__Exercise prompt__. Below are records to reproduce in full; copy them exactly but keep the pictures out.

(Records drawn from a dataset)
------------------------------------------------------------------------

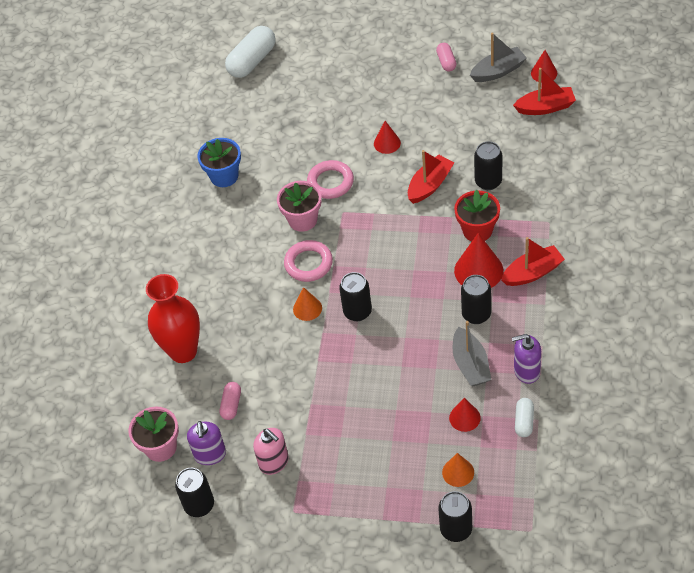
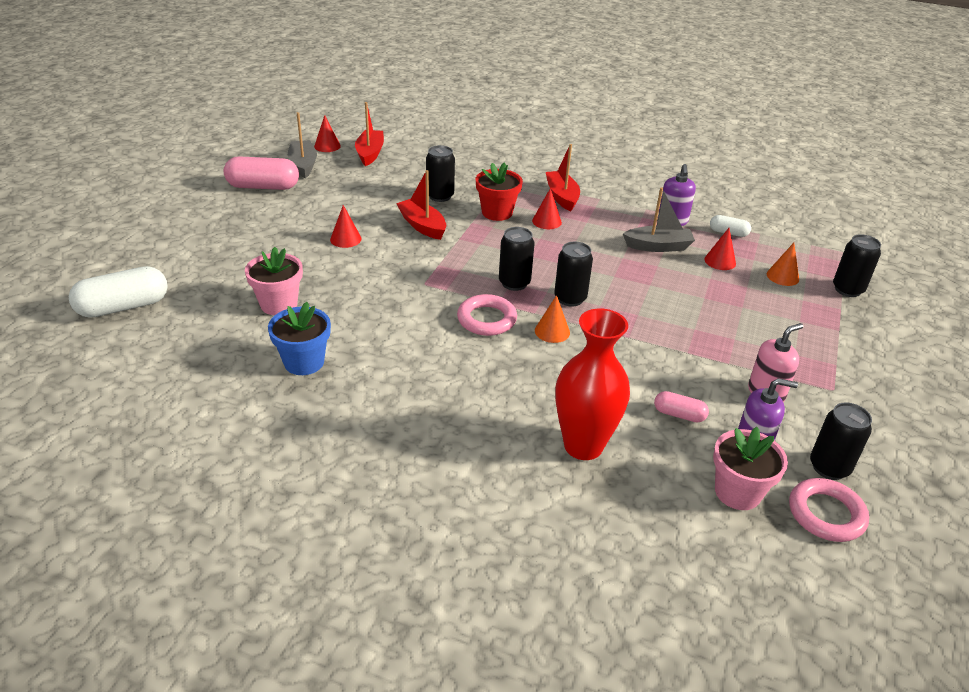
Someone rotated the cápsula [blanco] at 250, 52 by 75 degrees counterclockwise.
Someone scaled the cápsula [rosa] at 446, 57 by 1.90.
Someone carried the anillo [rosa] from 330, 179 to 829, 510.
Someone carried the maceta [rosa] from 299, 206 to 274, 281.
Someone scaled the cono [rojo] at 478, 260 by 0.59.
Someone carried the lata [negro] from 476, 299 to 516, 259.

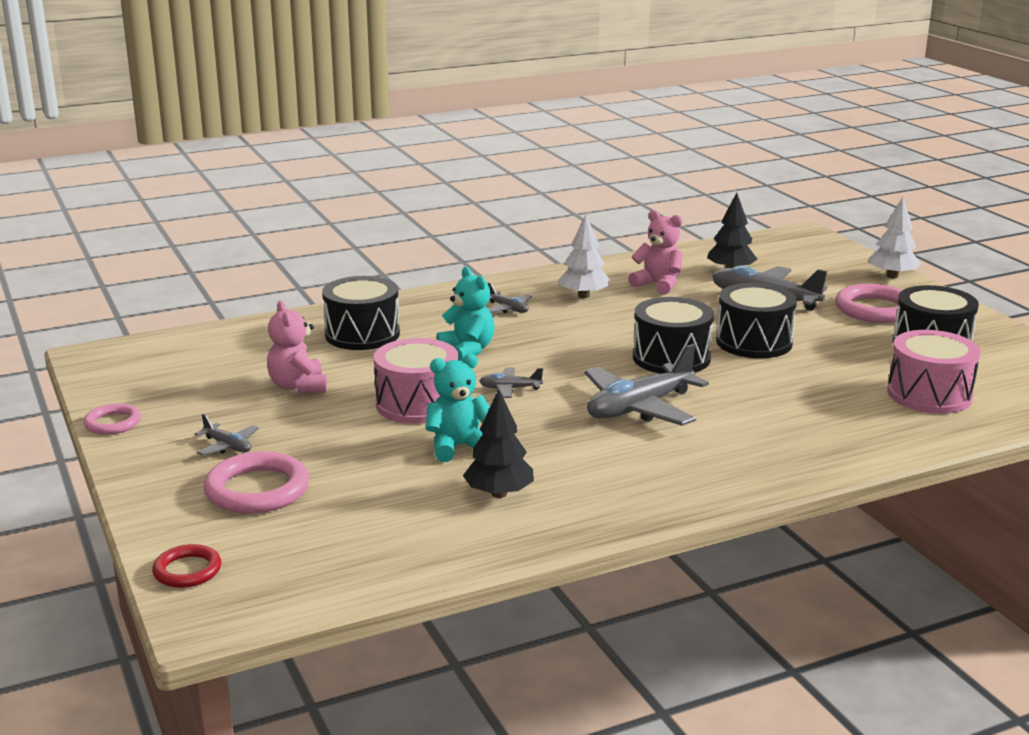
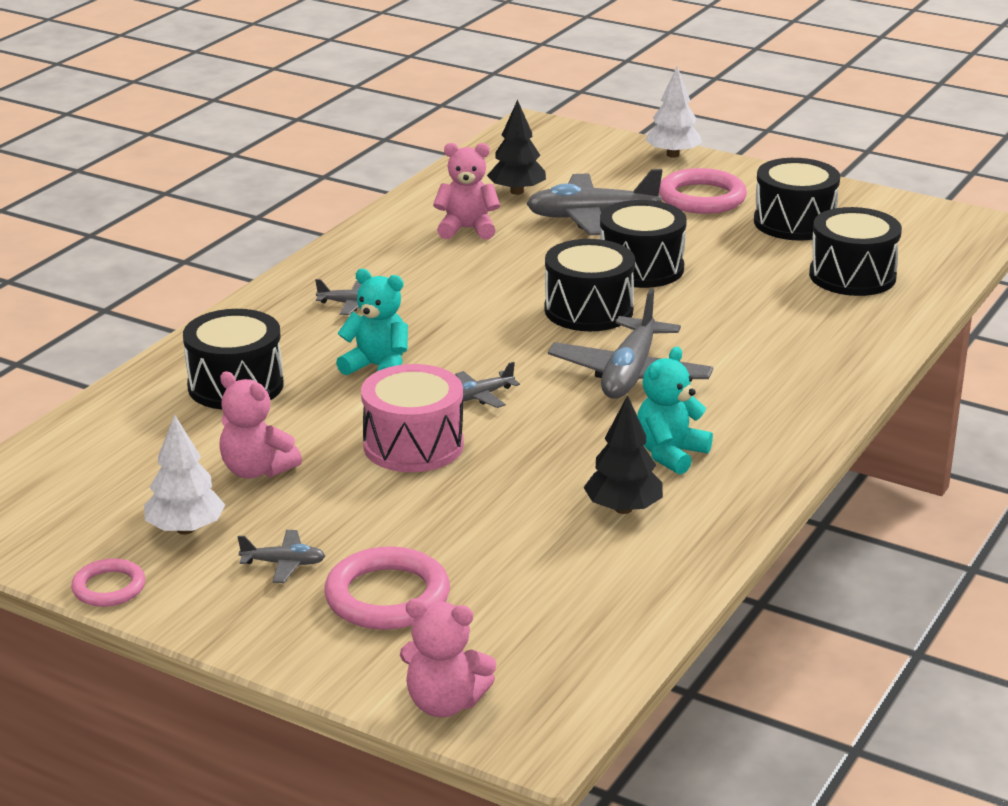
Someone carried the árbol [blanco] from 584, 256 to 184, 474.
Someone repainted the tambor [rosa] at 933, 372, which became the tambor [negro] at 855, 251.
Someone carried the osito [turquesa] from 457, 408 to 675, 410.
Someone swapped the anillo [rojo] at 186, 566 for the osito [rosa] at 448, 657.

------------------------------------------------------------------------

__Task solution__.
Someone rotated the cápsula [blanco] at 250, 52 by 75 degrees counterclockwise.
Someone scaled the cápsula [rosa] at 446, 57 by 1.90.
Someone carried the anillo [rosa] from 330, 179 to 829, 510.
Someone carried the maceta [rosa] from 299, 206 to 274, 281.
Someone scaled the cono [rojo] at 478, 260 by 0.59.
Someone carried the lata [negro] from 476, 299 to 516, 259.

Someone carried the árbol [blanco] from 584, 256 to 184, 474.
Someone repainted the tambor [rosa] at 933, 372, which became the tambor [negro] at 855, 251.
Someone carried the osito [turquesa] from 457, 408 to 675, 410.
Someone swapped the anillo [rojo] at 186, 566 for the osito [rosa] at 448, 657.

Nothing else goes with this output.